■ **TO DO**
Count the lines below that contain the string "kern", treating uppercase and lowercase as different, and give only the number.

· · · ·

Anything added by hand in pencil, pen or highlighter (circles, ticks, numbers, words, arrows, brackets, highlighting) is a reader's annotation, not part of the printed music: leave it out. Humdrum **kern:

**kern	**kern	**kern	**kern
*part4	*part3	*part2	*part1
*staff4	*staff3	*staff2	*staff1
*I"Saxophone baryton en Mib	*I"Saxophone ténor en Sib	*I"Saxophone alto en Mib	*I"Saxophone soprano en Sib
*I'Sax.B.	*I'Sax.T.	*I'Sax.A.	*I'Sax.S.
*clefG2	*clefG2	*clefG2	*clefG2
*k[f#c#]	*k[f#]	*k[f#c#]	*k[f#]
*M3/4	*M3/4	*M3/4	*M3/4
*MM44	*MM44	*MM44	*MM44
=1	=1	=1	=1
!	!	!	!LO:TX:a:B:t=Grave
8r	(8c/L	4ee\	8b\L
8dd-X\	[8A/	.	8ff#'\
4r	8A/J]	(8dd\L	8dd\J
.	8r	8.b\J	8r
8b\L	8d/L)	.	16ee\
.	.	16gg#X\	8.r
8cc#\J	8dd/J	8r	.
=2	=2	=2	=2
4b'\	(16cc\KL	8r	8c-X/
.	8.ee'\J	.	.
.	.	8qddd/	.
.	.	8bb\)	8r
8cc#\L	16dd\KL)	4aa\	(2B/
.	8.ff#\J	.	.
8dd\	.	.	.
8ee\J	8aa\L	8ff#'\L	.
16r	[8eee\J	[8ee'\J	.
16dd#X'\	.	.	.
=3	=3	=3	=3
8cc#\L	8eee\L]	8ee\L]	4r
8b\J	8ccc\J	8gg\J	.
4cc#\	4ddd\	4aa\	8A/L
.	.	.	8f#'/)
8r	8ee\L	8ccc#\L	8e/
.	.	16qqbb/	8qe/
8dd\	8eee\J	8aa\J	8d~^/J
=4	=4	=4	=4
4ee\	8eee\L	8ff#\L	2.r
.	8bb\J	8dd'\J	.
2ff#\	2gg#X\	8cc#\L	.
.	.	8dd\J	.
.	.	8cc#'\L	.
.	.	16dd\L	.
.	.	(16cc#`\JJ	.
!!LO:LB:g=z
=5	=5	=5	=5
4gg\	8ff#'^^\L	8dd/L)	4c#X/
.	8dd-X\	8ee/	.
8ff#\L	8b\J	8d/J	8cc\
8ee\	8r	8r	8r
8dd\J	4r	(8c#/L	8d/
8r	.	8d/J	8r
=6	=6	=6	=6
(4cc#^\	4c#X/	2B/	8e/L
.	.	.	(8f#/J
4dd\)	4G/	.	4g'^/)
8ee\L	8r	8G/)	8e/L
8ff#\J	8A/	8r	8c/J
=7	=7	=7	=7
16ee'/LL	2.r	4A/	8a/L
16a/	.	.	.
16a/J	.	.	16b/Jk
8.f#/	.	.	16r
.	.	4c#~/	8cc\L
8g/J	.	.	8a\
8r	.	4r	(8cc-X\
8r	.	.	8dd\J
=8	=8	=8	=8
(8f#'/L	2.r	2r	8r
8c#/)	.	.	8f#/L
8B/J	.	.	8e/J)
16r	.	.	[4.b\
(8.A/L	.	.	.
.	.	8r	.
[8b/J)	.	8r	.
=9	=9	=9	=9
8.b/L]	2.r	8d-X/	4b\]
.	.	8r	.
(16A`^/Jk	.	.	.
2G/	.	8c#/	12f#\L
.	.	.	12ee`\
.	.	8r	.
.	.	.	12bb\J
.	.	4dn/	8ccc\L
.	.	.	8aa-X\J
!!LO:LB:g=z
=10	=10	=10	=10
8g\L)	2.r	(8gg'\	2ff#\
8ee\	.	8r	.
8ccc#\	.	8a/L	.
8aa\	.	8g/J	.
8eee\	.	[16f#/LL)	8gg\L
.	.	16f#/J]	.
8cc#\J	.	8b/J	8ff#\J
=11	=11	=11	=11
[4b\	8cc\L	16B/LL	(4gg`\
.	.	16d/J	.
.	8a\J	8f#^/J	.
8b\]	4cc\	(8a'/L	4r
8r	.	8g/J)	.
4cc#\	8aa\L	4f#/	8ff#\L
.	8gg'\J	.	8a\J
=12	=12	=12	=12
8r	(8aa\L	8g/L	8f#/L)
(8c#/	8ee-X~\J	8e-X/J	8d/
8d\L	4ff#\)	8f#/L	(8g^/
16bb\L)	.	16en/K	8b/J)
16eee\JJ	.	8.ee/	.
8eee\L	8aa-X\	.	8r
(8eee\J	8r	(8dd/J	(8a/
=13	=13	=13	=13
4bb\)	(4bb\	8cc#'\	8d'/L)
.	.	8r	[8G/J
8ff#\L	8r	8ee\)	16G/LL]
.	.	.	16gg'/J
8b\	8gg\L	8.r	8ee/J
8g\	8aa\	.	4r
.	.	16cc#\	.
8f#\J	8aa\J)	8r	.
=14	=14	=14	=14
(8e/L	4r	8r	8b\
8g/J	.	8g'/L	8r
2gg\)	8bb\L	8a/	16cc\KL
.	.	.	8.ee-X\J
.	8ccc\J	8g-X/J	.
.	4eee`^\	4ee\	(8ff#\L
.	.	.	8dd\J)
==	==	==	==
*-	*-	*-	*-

· · · ·

■ **RESULT BELOW**
2